| What you will do |
Look through the data below and extract, unchanged, the lines from the one that contains "LCD2 pin SDA: D6 -> D7" to the one that contains "RADIO pin CSN: D9 -> D8", both included.

| Data for analysis |
----
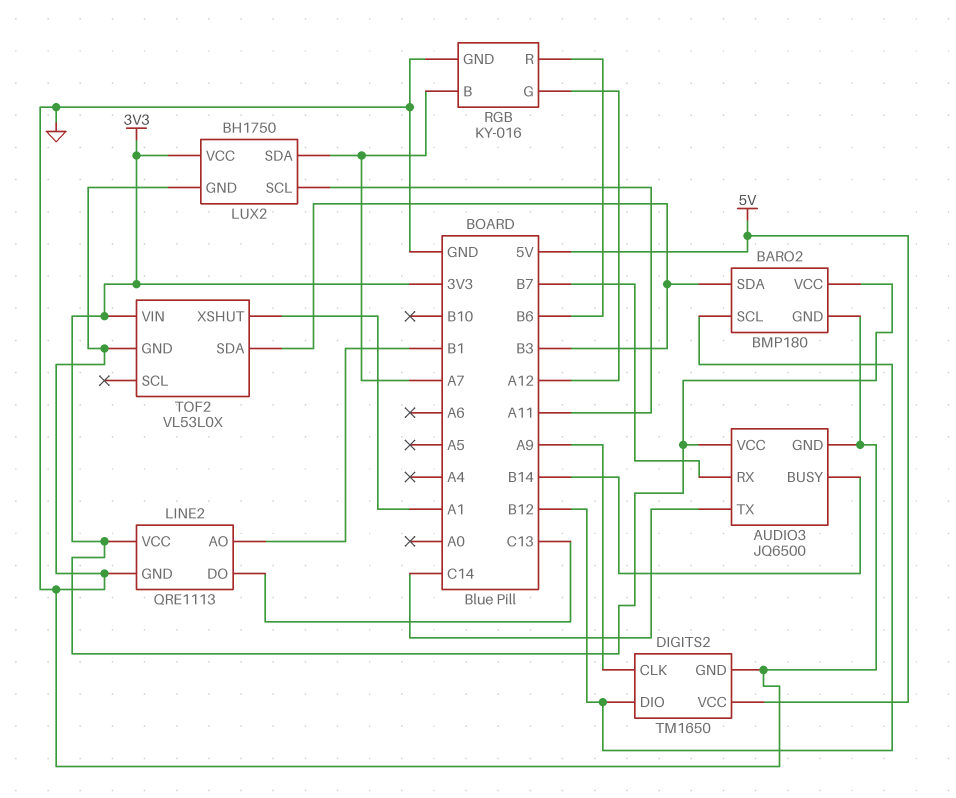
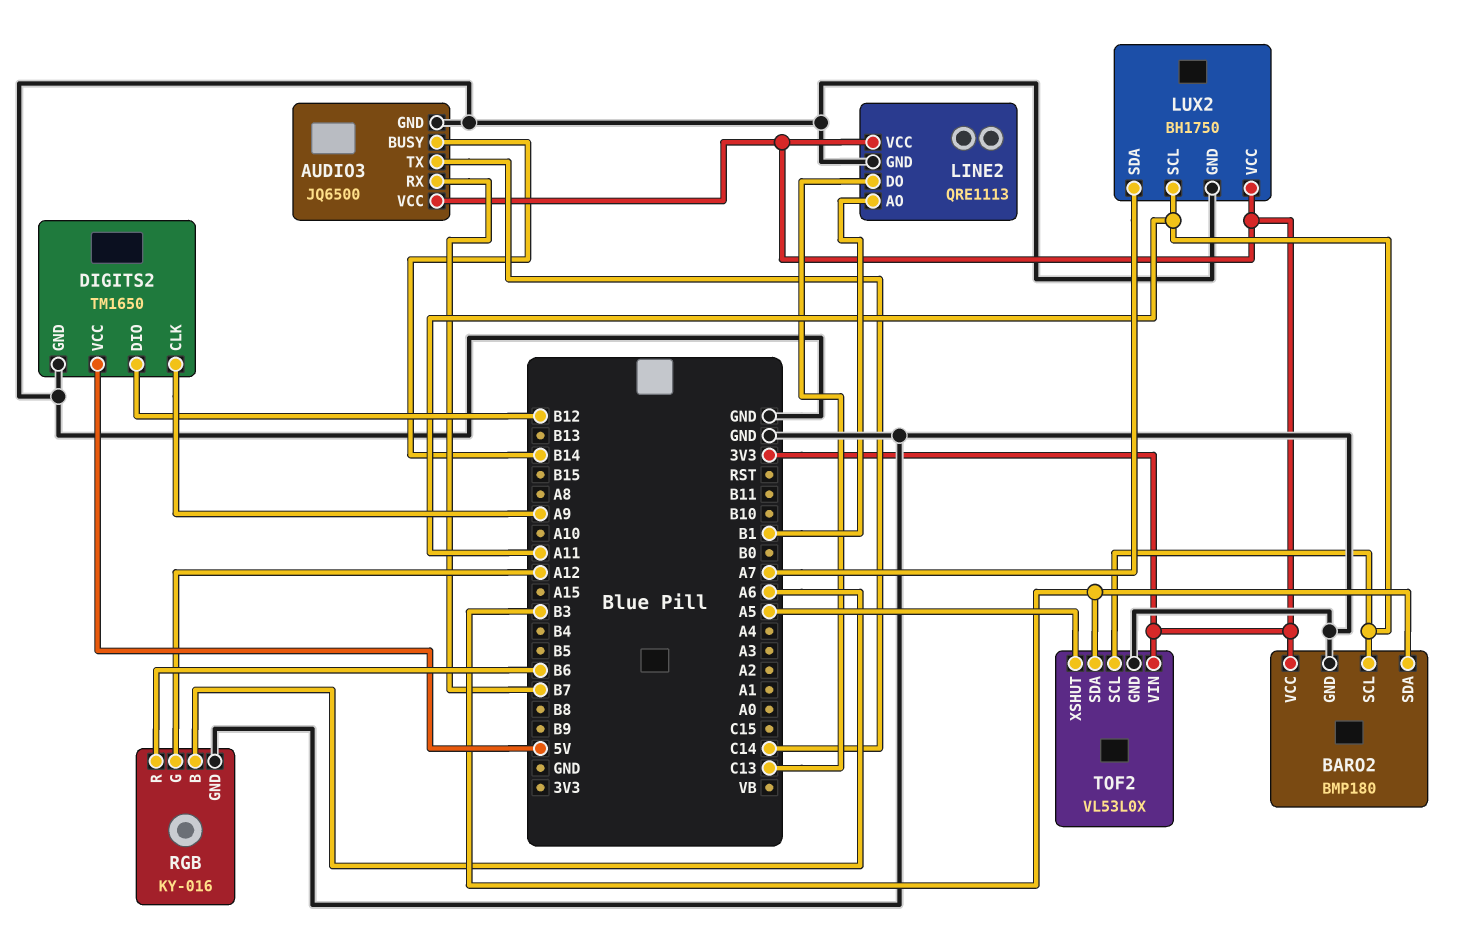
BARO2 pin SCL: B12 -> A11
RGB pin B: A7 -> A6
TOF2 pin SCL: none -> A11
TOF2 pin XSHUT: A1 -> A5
----
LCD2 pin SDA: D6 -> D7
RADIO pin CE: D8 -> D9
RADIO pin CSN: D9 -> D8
----
| Answer to the problem |
LCD2 pin SDA: D6 -> D7
RADIO pin CE: D8 -> D9
RADIO pin CSN: D9 -> D8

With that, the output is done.